PROBLEM TO SOLVE — Reproduce all the data exactly, without pictures.
RAW DATA section start
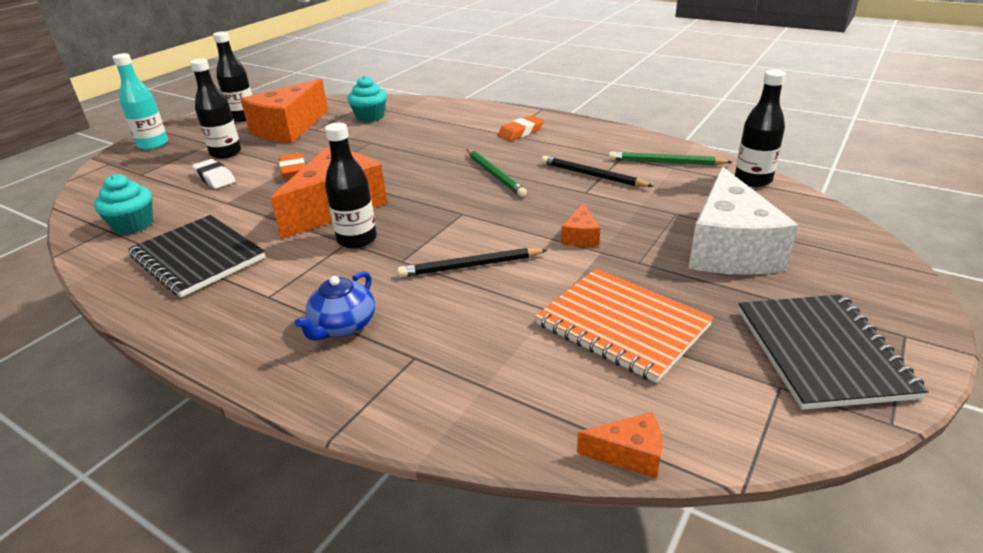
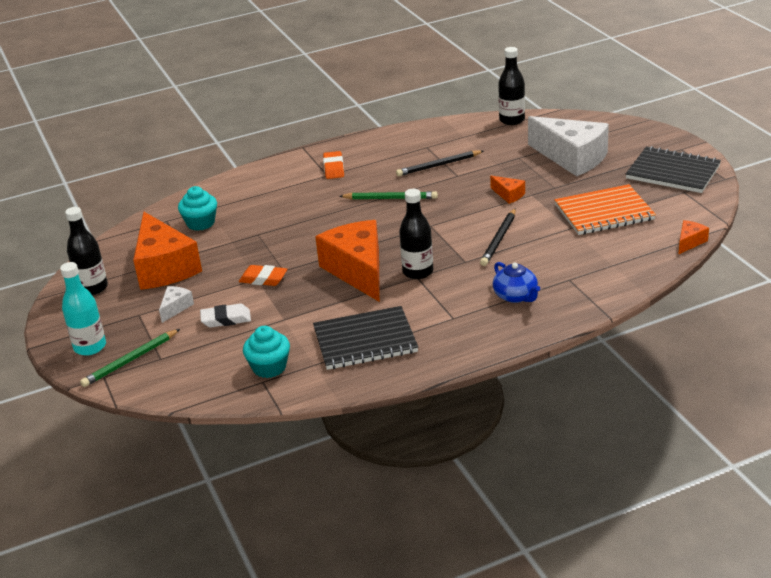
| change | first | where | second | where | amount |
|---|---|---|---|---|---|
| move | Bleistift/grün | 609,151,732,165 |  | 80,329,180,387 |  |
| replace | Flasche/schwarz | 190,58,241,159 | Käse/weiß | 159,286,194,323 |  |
RAW DATA section end
RESPONSE FOR THIS EXERCISE —
| change | first | where | second | where | amount |
|---|---|---|---|---|---|
| move | Bleistift/grün | 609,151,732,165 |  | 80,329,180,387 |  |
| replace | Flasche/schwarz | 190,58,241,159 | Käse/weiß | 159,286,194,323 |  |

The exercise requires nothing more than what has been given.